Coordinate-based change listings
___
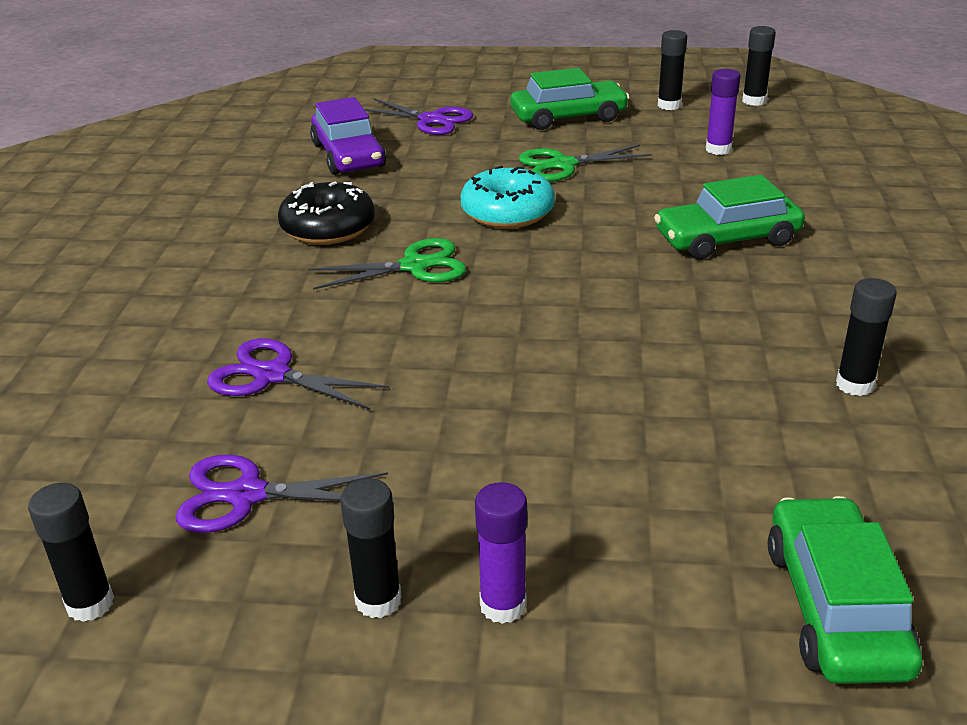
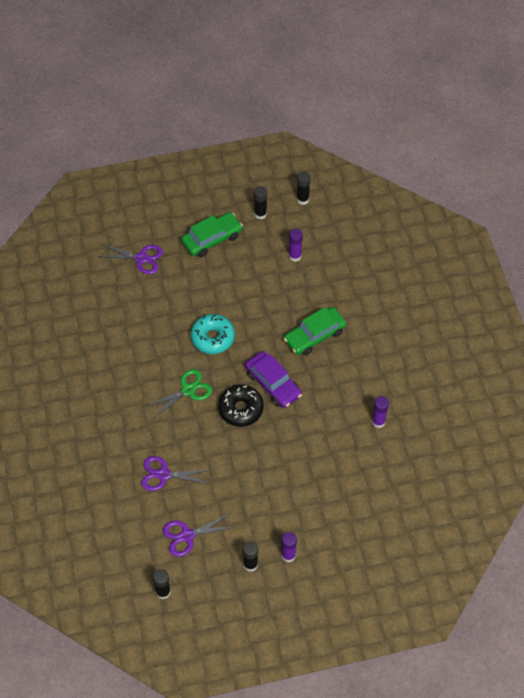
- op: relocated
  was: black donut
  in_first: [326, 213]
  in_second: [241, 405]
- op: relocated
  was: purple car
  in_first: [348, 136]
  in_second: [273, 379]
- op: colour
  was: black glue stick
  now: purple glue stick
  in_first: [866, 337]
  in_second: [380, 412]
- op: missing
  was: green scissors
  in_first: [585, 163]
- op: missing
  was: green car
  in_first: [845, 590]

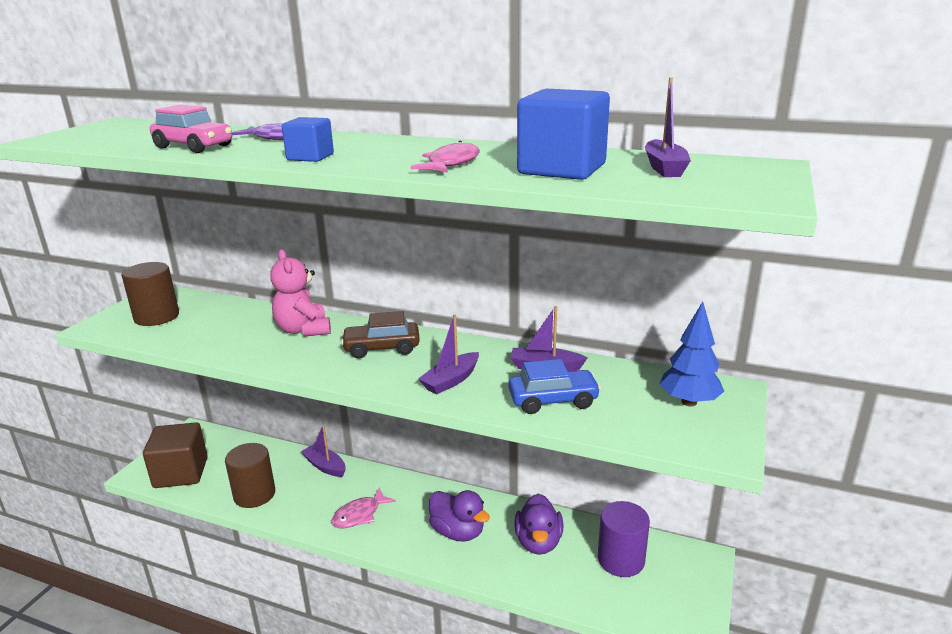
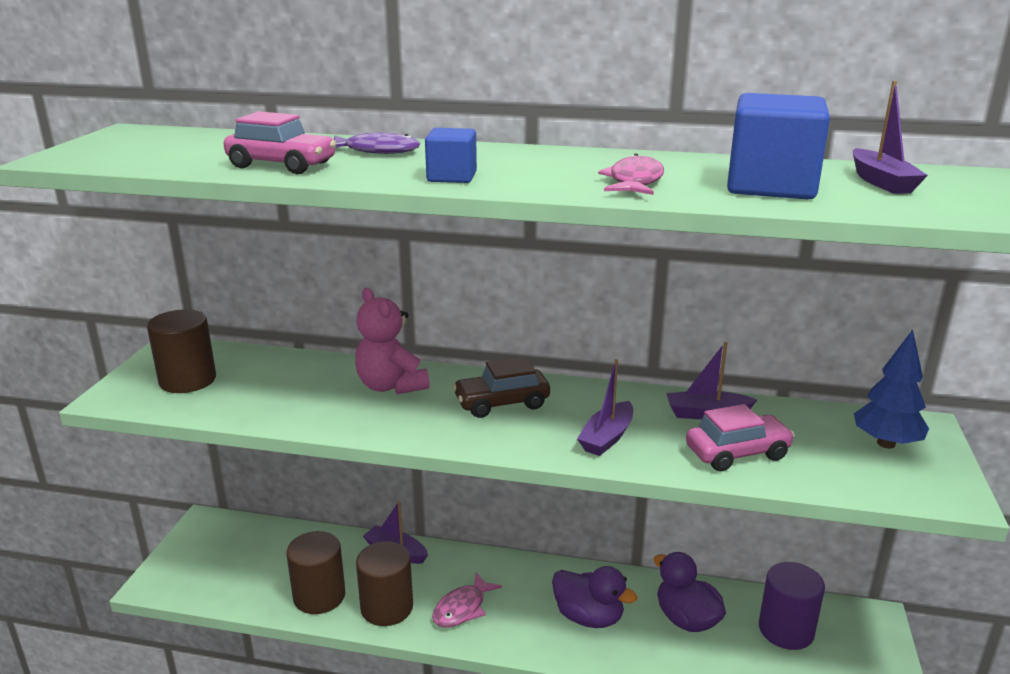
- op: appeared
  now: brown cylinder
  in_second: [384, 583]
- op: spun
  was: purple duck
  in_first: [538, 524]
  in_second: [690, 592]
  clockwise: 150
- op: colour
  was: blue car
  now: pink car
  in_first: [554, 386]
  in_second: [740, 437]
- op: missing
  was: brown cube
  in_first: [175, 455]

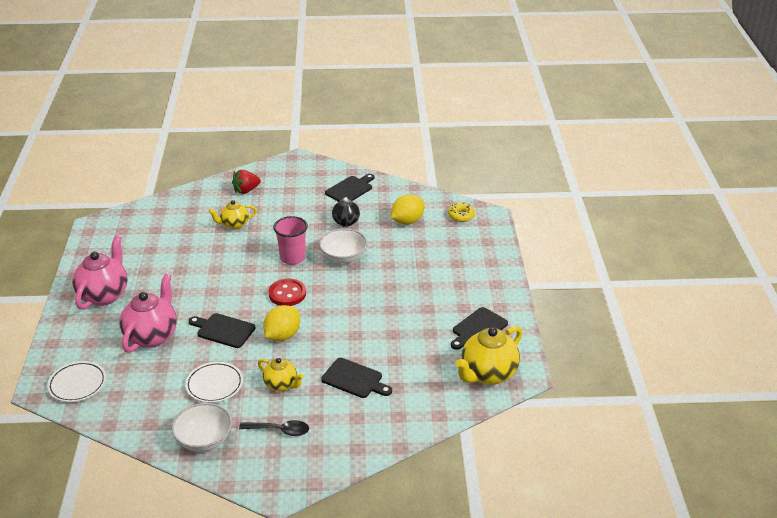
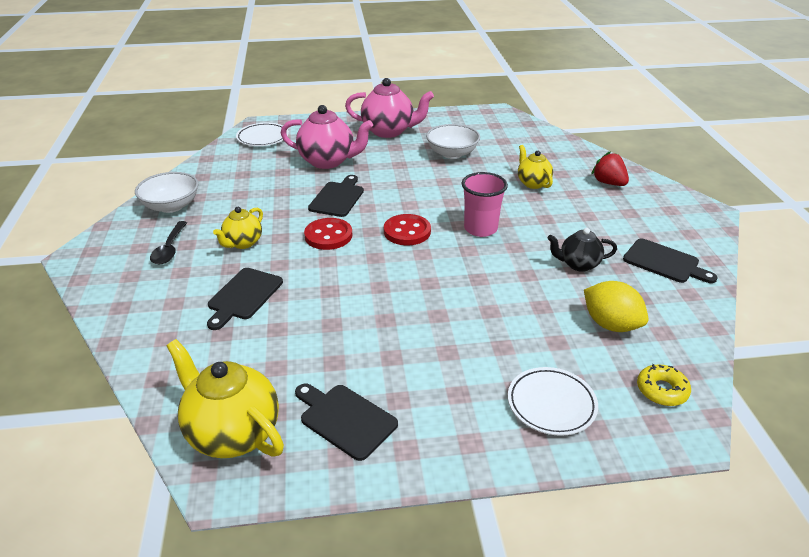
- op: exchanged
  was: yellow lemon
  now: red button
  in_first: [281, 323]
  in_second: [328, 234]
- op: relocated
  was: white bowl
  in_first: [343, 245]
  in_second: [453, 141]
- op: relocated
  was: white plate
  in_first: [214, 382]
  in_second: [553, 401]

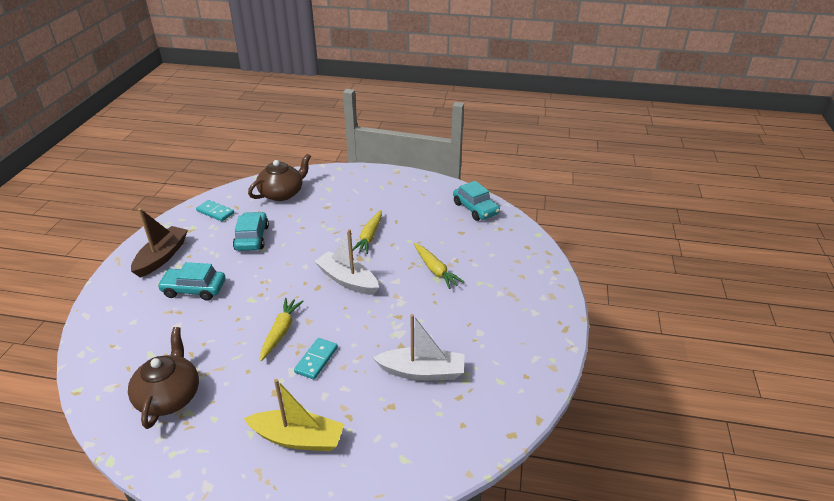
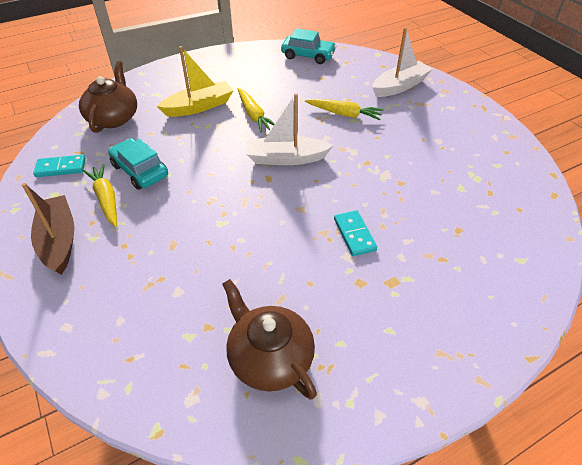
- op: relocated
  was: yellow carrot
  in_first: [282, 329]
  in_second: [100, 195]
- op: relocated
  was: yellow boat
  in_first: [294, 415]
  in_second: [195, 81]
- op: relocated
  was: white boat
  in_first: [419, 347]
  in_second: [402, 62]
- op: missing
  was: turquoise car
  in_first: [191, 281]

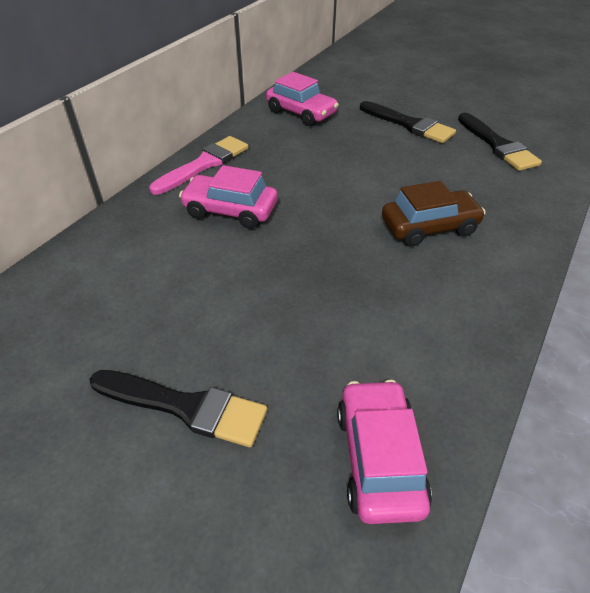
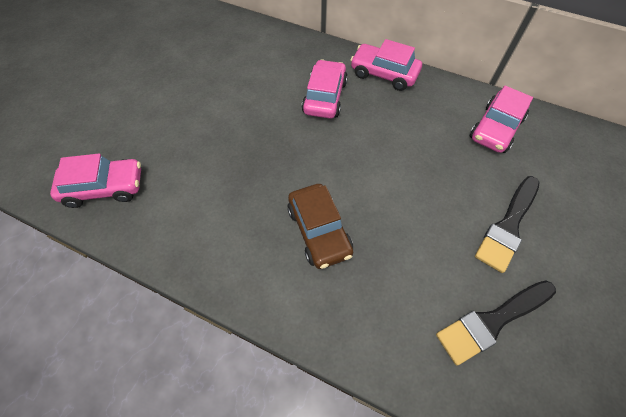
- op: exchanged
  was: pink brush
  now: pink car
  in_first: [198, 165]
  in_second: [386, 65]
- op: missing
  was: black brush
  in_first: [178, 408]

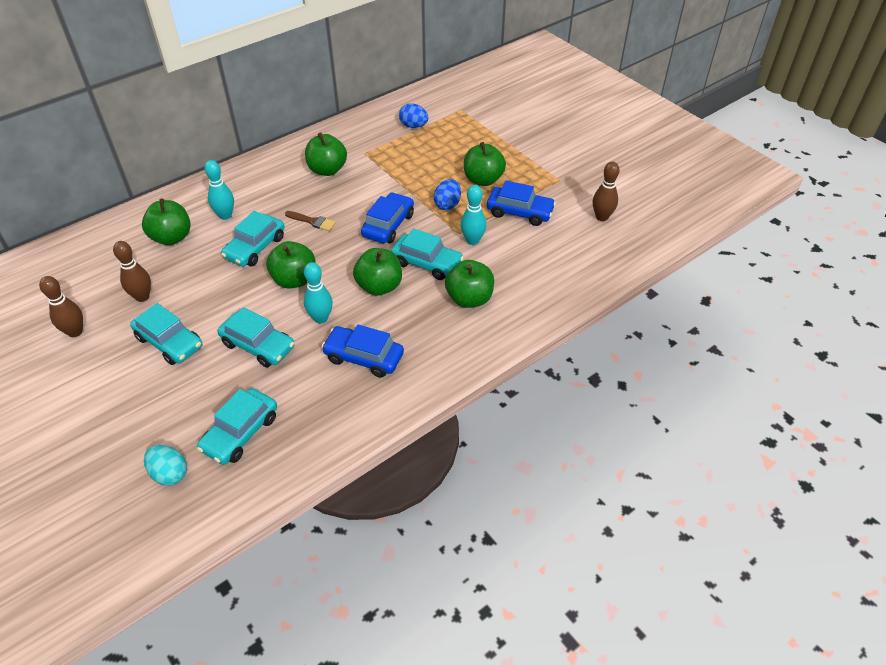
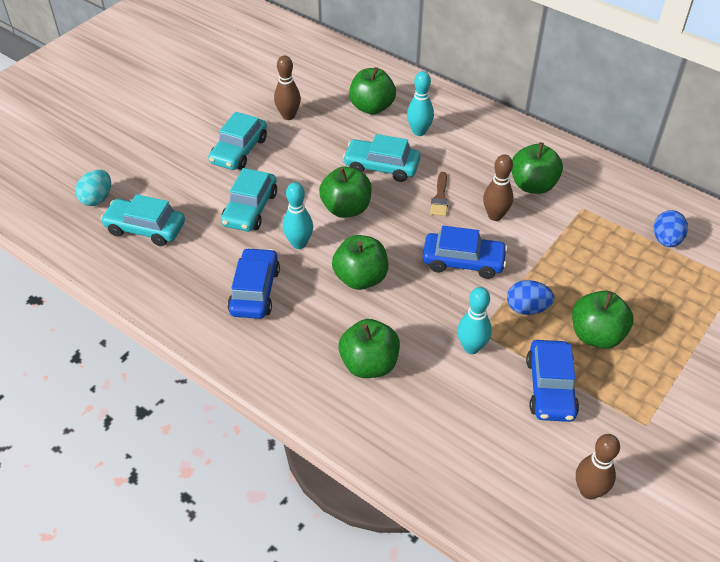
- op: relocated
  was: brown bowling pin
  in_first: [61, 306]
  in_second: [498, 187]
- op: missing
  was: turquoise car
  in_first: [427, 254]

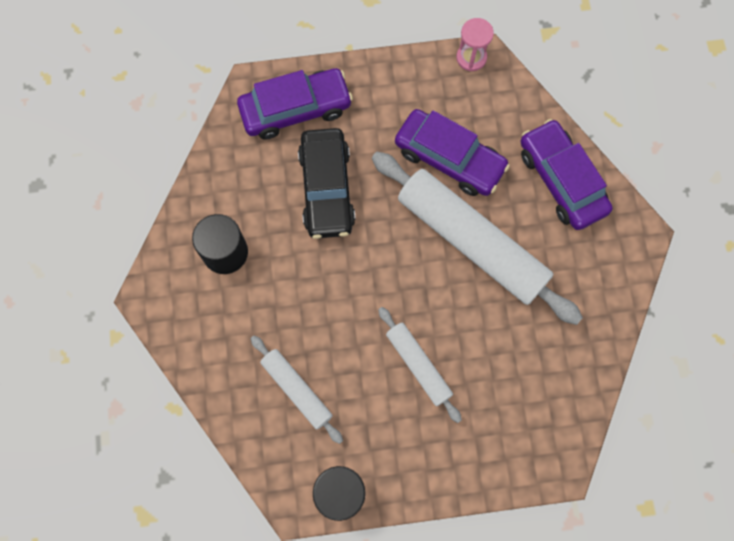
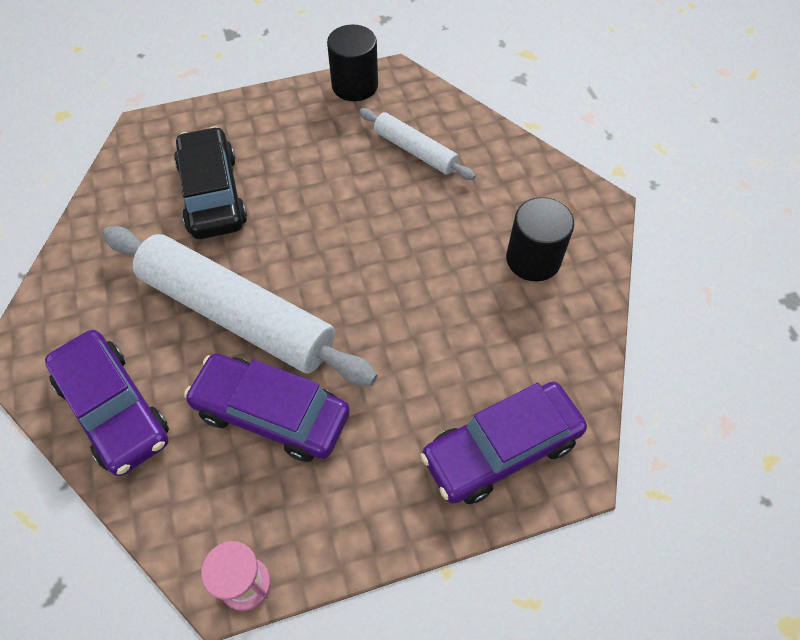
- op: relocated
  was: black car
  in_first: [327, 183]
  in_second: [210, 182]
- op: missing
  was: white rolling pin
  in_first: [420, 365]

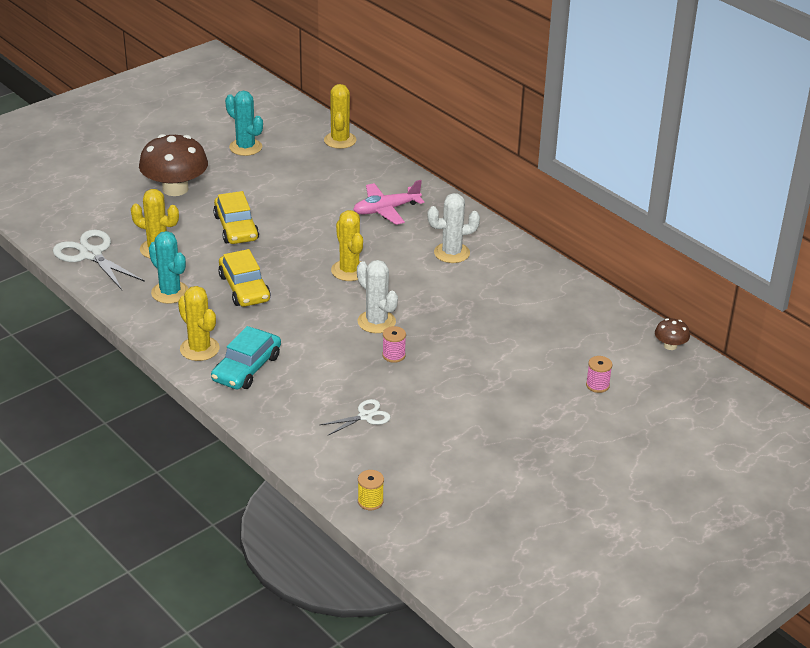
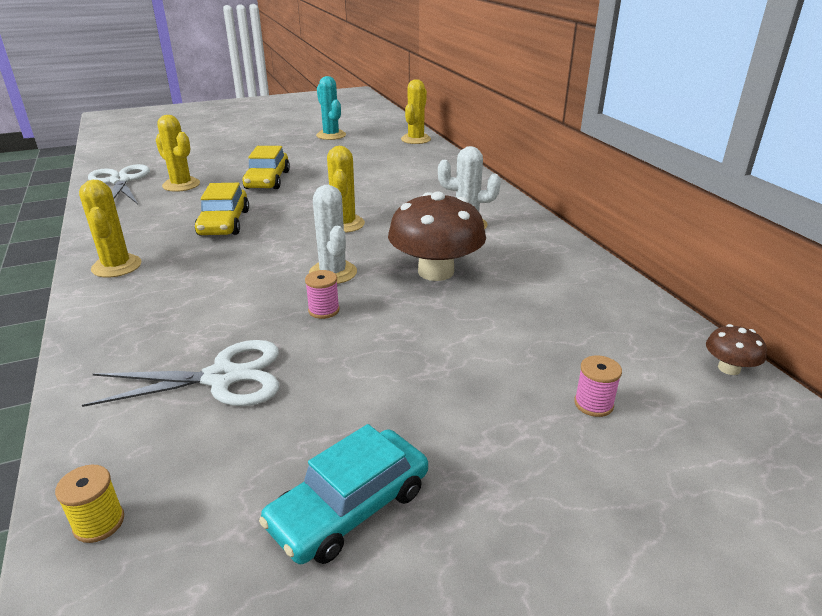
- op: size
  was: white scissors
  in_first: [355, 417]
  in_second: [180, 373]
  ratio: 1.77
- op: relocated
  was: turquoise car
  in_first: [246, 357]
  in_second: [343, 494]
- op: relocated
  was: brown mushroom
  in_first: [173, 165]
  in_second: [437, 236]
- op: missing
  was: turquoise cactus
  in_first: [169, 267]
- op: missing
  was: pink plane
  in_first: [388, 202]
___
» **WHAT YOU WILL DO**:
Leave out the pictures and repeat exactly the lines from the first line of the data through the line containing "was: green car". Add nothing else.

» **ANSWER TO THE EXERCISE**:
- op: relocated
  was: black donut
  in_first: [326, 213]
  in_second: [241, 405]
- op: relocated
  was: purple car
  in_first: [348, 136]
  in_second: [273, 379]
- op: colour
  was: black glue stick
  now: purple glue stick
  in_first: [866, 337]
  in_second: [380, 412]
- op: missing
  was: green scissors
  in_first: [585, 163]
- op: missing
  was: green car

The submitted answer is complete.